### Recorded data
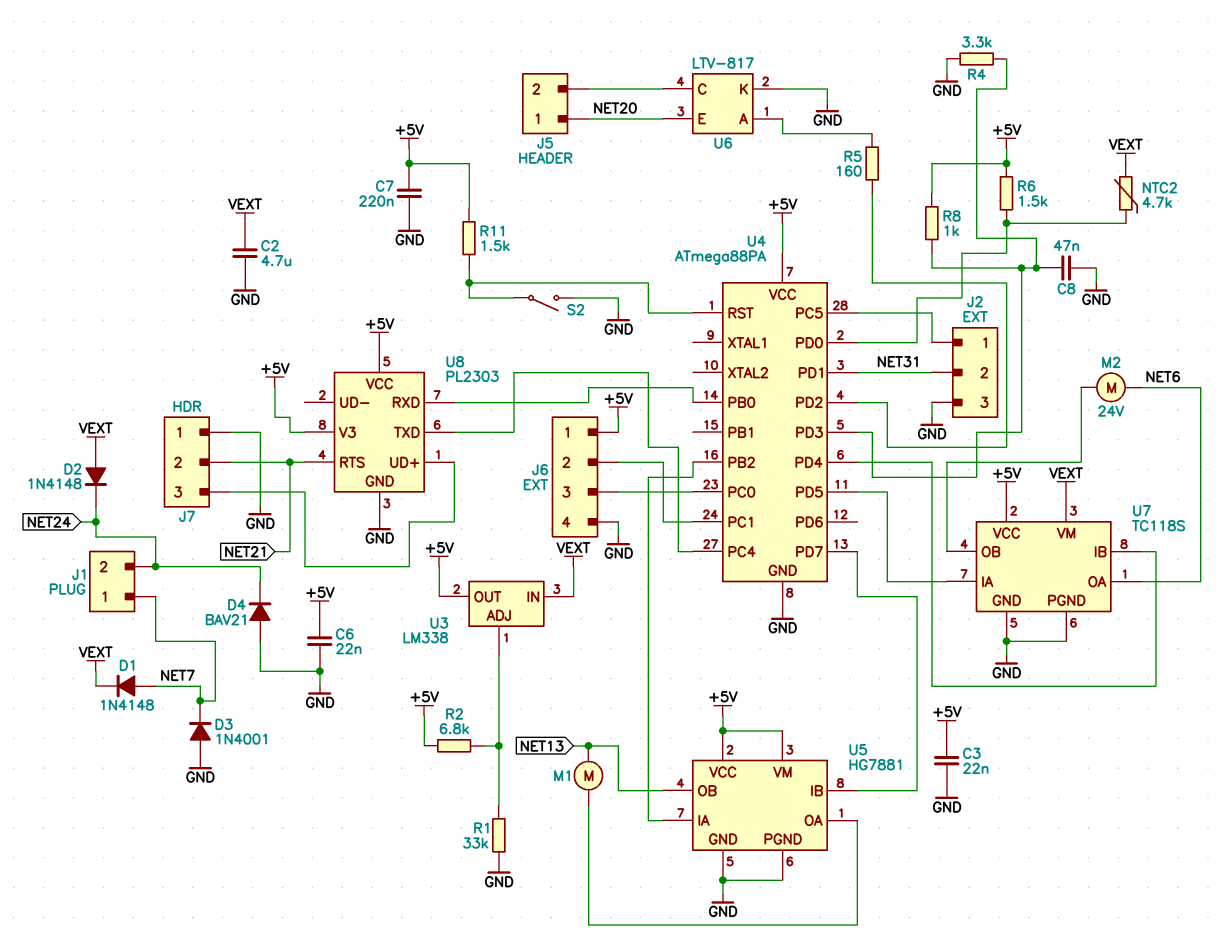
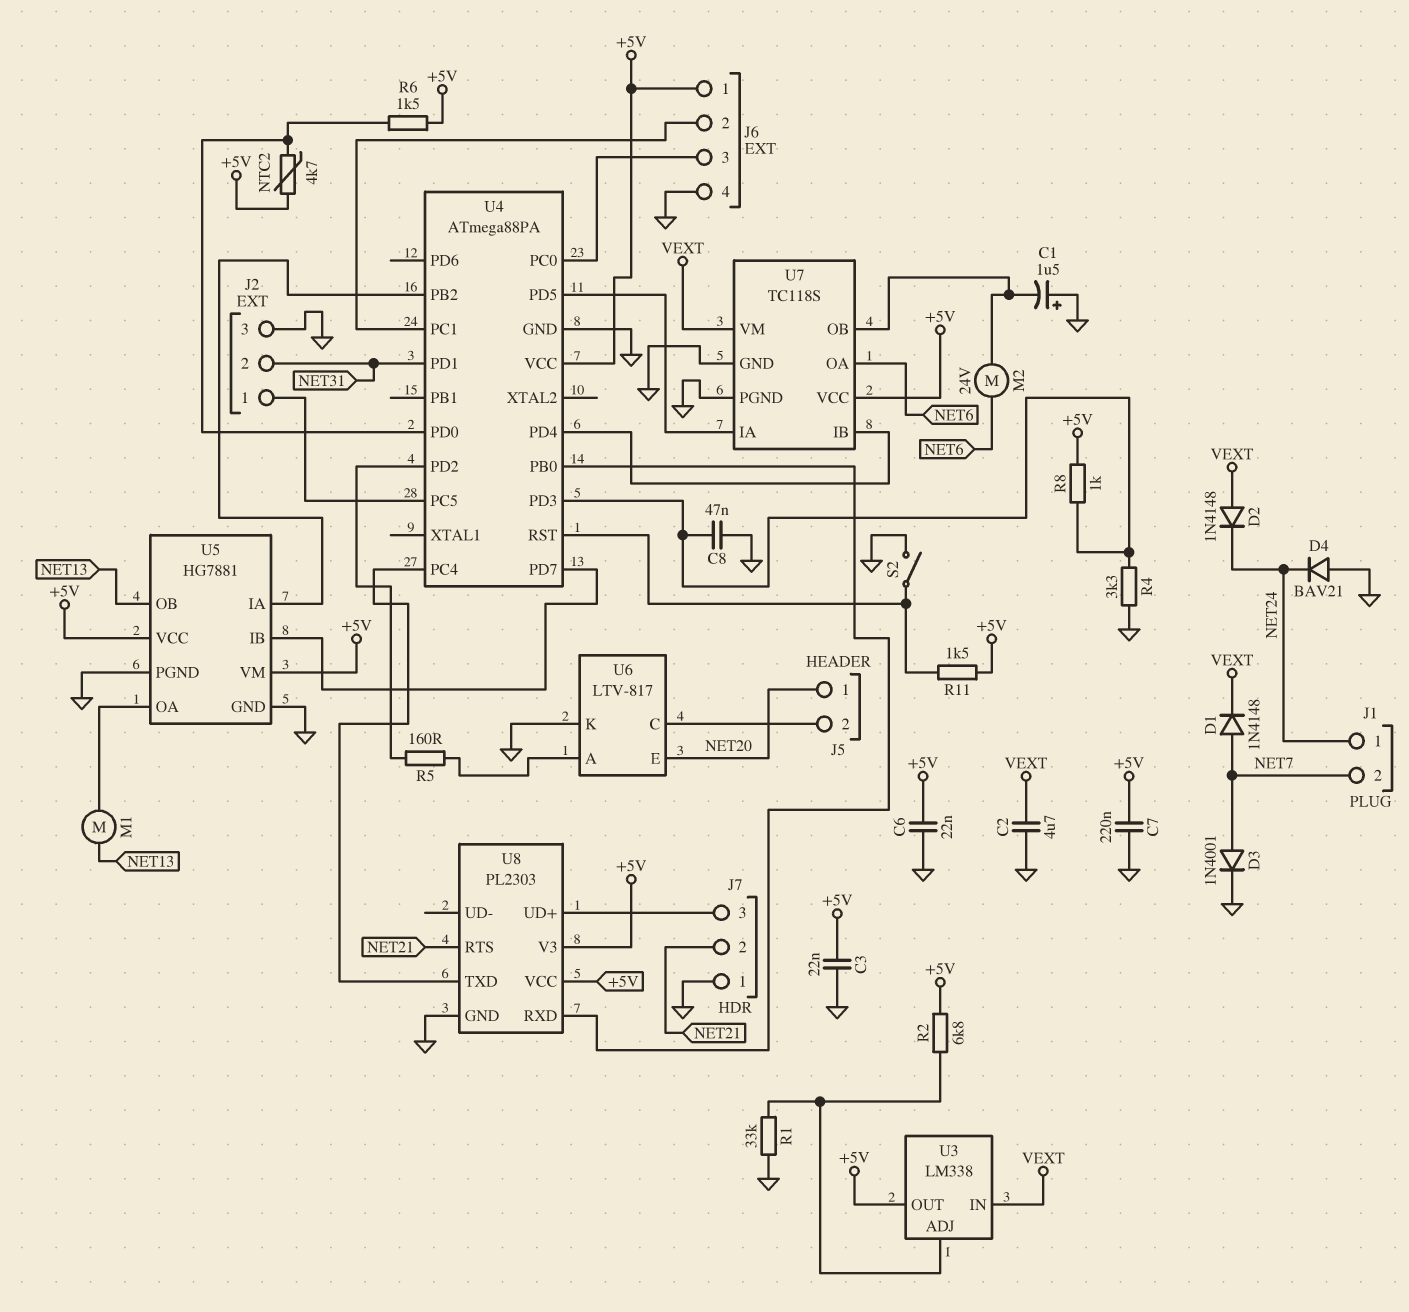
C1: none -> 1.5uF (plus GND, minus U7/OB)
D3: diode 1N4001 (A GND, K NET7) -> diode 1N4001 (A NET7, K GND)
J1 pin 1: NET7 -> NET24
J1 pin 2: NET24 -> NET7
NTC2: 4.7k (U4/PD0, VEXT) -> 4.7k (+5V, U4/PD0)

### EXERCISE OBJECTIVE
With the line containing "J1 pin 2: NET24 -> NET7" as the first and the final line of the entries above as the last, write out that span exactly and nothing more.

### EXERCISE ANSWER
J1 pin 2: NET24 -> NET7
NTC2: 4.7k (U4/PD0, VEXT) -> 4.7k (+5V, U4/PD0)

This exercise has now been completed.